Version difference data
..............................

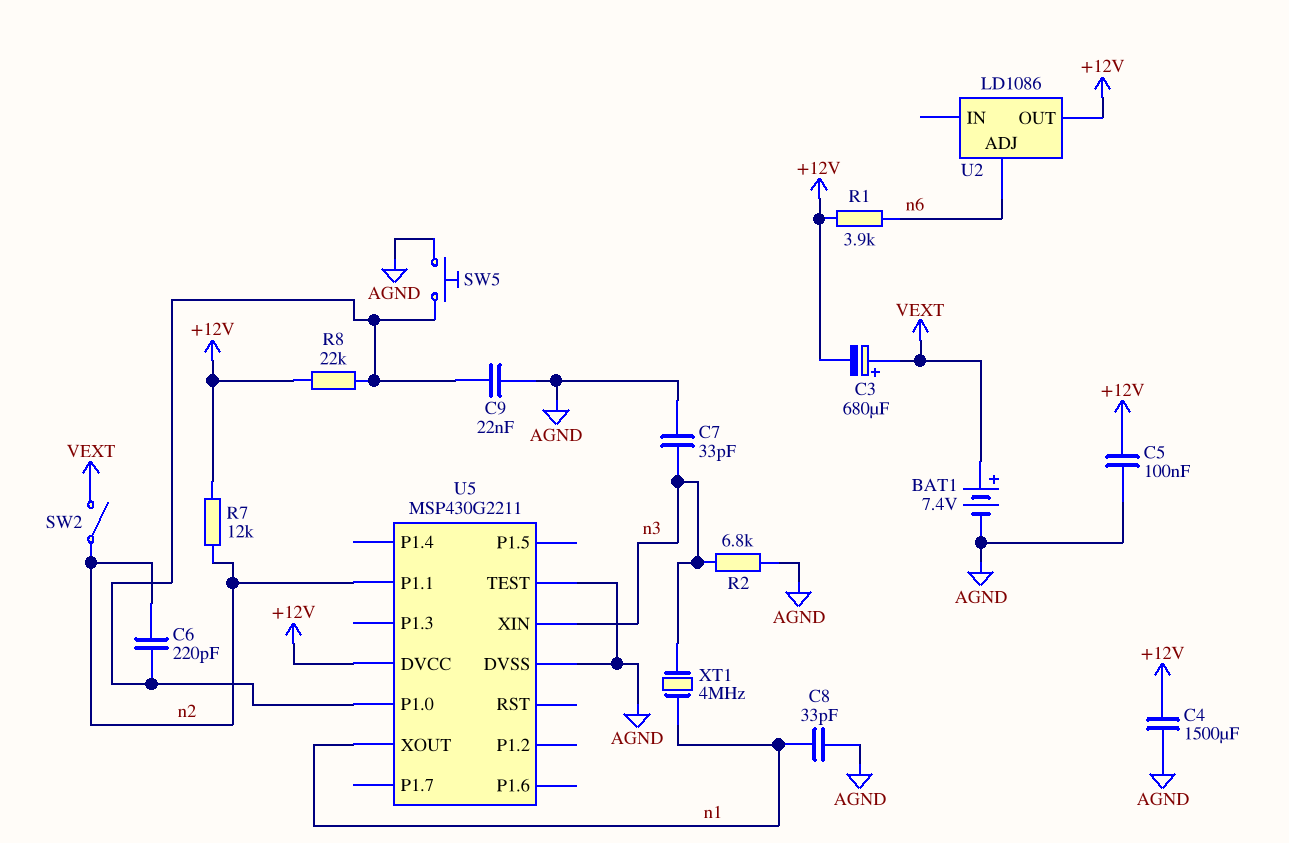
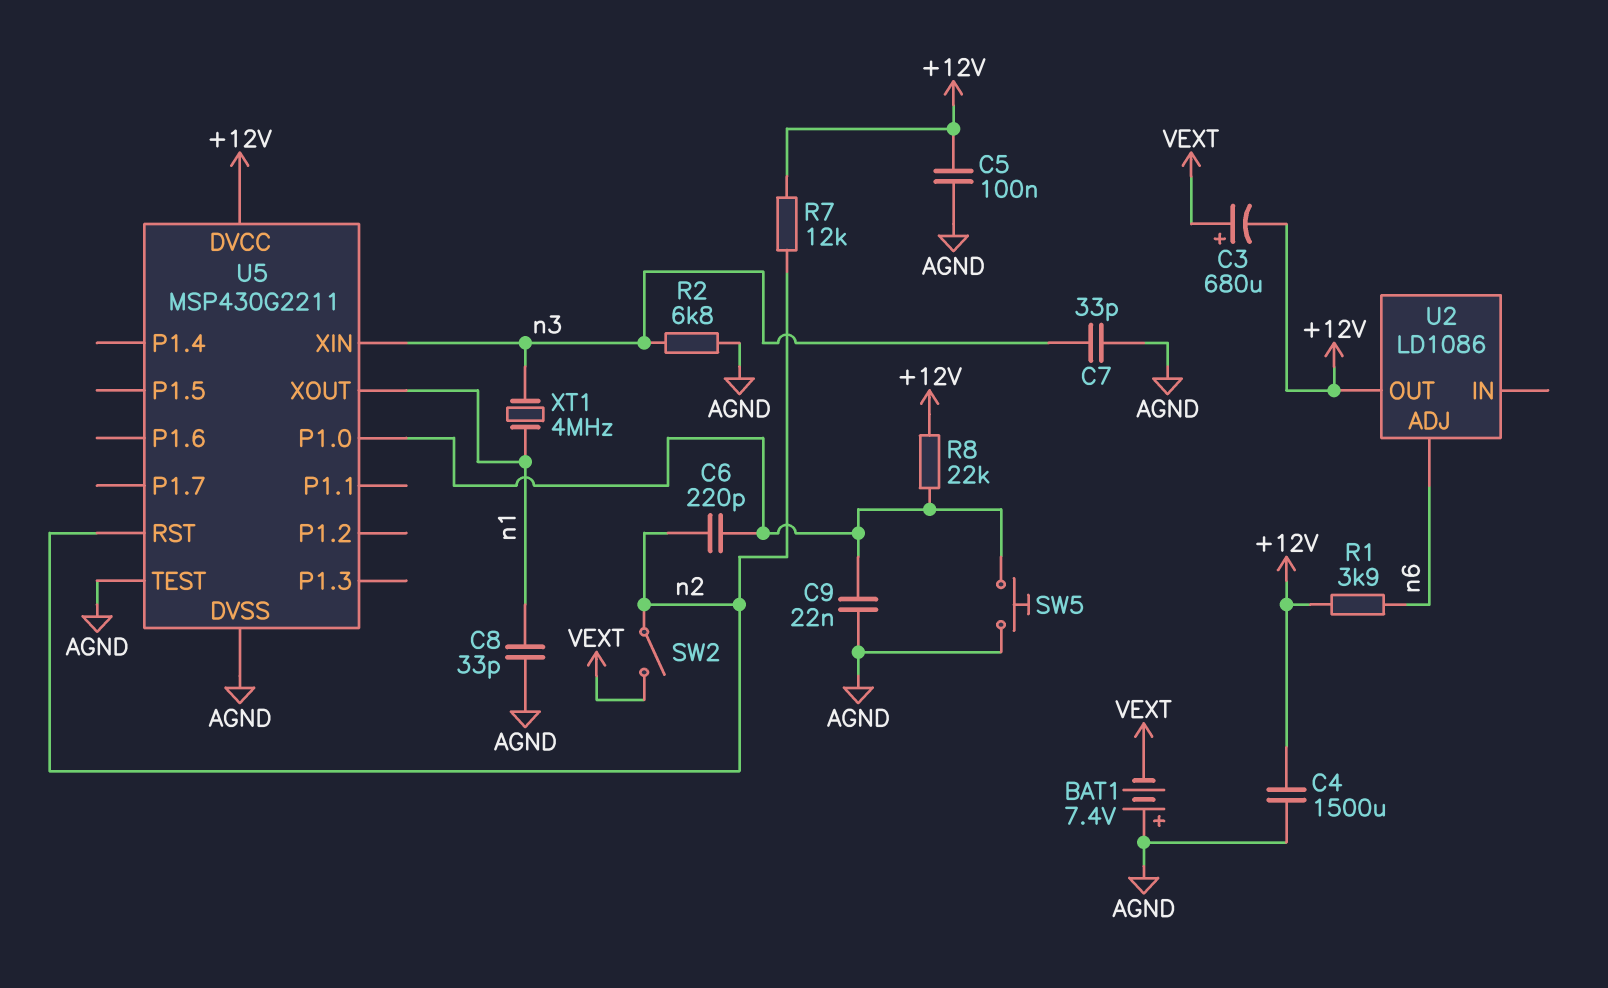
BAT1: 7.4V (plus VEXT, minus AGND) -> 7.4V (plus AGND, minus VEXT)
U5 pin P1.1: n2 -> none
U5 pin RST: none -> n2

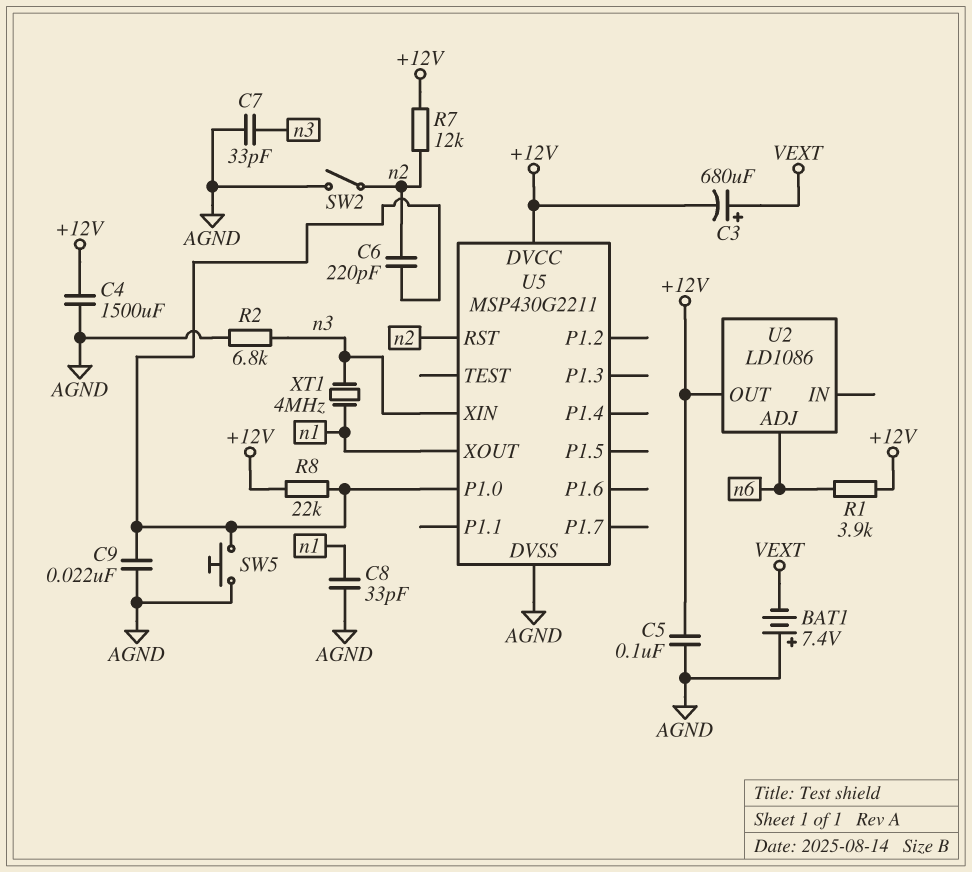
SW2: switch (VEXT, n2) -> switch (AGND, n2)
U5 pin TEST: AGND -> none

..............................

» **Problem statement**
Repeat the records above word for word, keeping no pictures in the copy.

» **The completed task**
BAT1: 7.4V (plus VEXT, minus AGND) -> 7.4V (plus AGND, minus VEXT)
U5 pin P1.1: n2 -> none
U5 pin RST: none -> n2

SW2: switch (VEXT, n2) -> switch (AGND, n2)
U5 pin TEST: AGND -> none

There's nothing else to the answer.